(TASK INPUTS Opens)

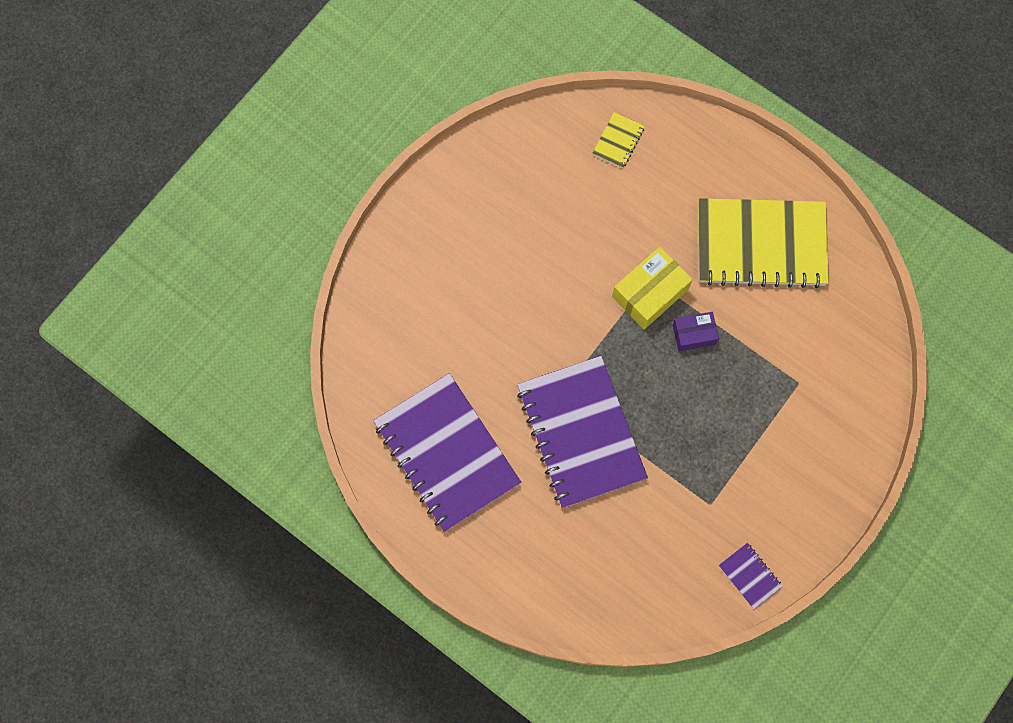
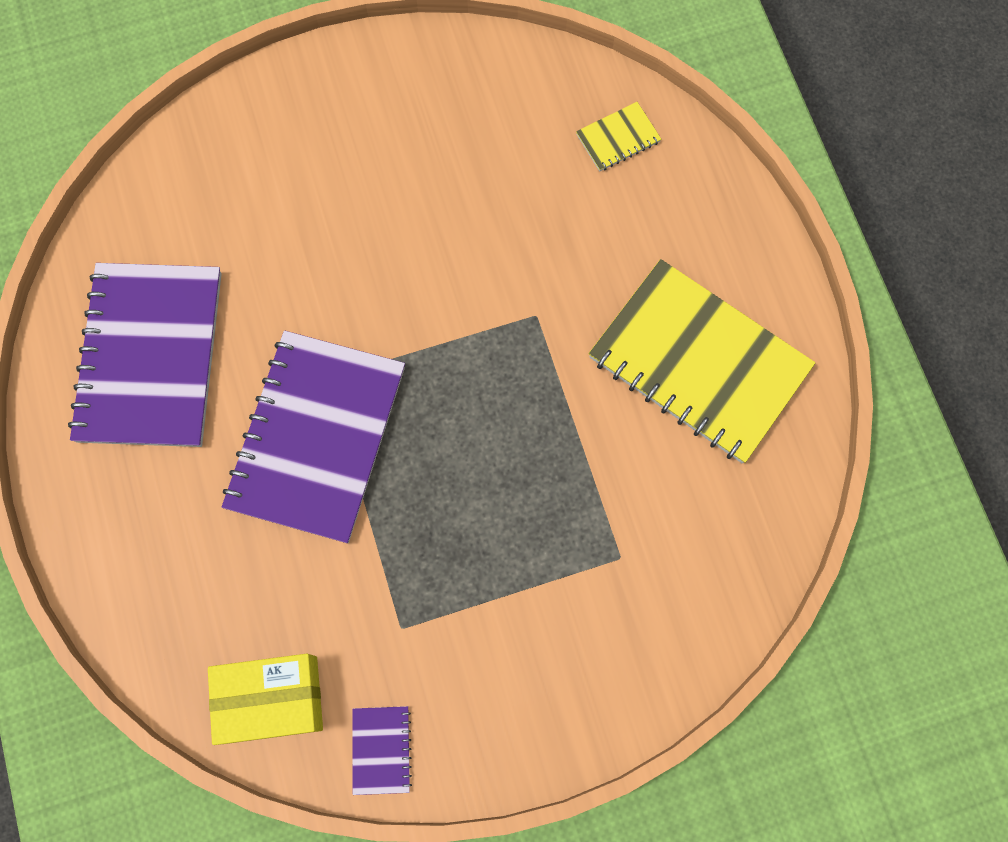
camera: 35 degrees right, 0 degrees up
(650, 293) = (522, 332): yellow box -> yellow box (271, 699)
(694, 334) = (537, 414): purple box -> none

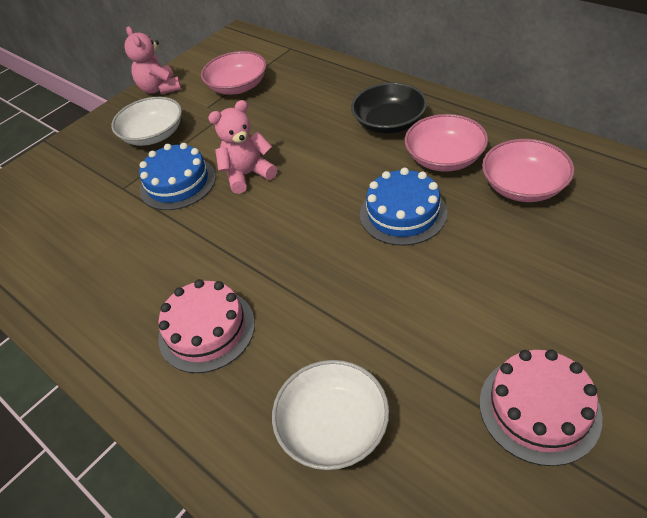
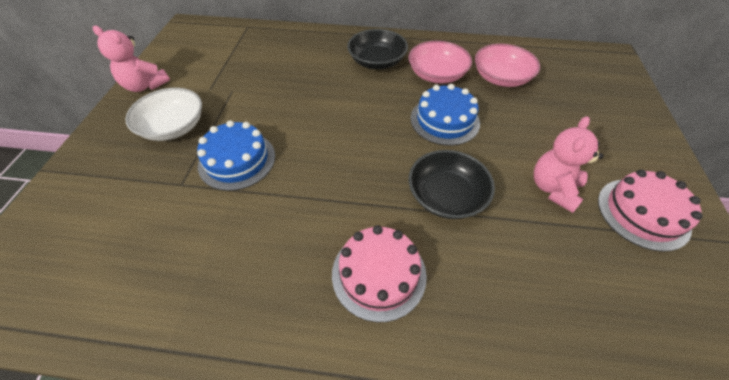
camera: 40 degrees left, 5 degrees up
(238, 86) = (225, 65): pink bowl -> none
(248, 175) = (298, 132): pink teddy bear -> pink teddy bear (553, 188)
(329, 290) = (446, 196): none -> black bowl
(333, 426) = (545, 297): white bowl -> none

(TASK INPUTS Closes)

BRIEF
Each line from the one that contains "(248, 175) = (298, 132): pink" through the last line of the listing above should be written out exactly, and no other line.

THE ANSWER
(248, 175) = (298, 132): pink teddy bear -> pink teddy bear (553, 188)
(329, 290) = (446, 196): none -> black bowl
(333, 426) = (545, 297): white bowl -> none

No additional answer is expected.